## TASK TO COMPLETE:
Starting at the top of the data and ending with the line that holds "(383, 92) = (263, 247): orange", transcribe each line exactly; include both ends.

BEGIN SUPPLIED INFORMATION

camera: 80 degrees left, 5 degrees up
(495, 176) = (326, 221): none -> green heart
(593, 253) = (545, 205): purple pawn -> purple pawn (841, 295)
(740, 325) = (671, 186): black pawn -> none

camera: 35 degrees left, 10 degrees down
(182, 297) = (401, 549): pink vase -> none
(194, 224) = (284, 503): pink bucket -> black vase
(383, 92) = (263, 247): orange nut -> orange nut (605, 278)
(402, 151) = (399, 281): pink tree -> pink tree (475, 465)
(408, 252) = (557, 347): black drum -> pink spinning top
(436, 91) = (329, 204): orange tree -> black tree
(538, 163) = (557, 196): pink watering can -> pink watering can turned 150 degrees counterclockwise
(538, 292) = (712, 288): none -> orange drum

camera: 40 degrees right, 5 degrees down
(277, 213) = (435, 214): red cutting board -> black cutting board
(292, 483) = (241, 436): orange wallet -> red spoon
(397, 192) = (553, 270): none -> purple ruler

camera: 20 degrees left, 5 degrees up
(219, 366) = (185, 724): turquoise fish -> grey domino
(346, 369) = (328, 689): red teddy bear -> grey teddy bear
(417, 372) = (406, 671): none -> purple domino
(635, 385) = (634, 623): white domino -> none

END SUPPLIED INFORMATION

## SOLVED EXERCISE:
camera: 80 degrees left, 5 degrees up
(495, 176) = (326, 221): none -> green heart
(593, 253) = (545, 205): purple pawn -> purple pawn (841, 295)
(740, 325) = (671, 186): black pawn -> none

camera: 35 degrees left, 10 degrees down
(182, 297) = (401, 549): pink vase -> none
(194, 224) = (284, 503): pink bucket -> black vase
(383, 92) = (263, 247): orange nut -> orange nut (605, 278)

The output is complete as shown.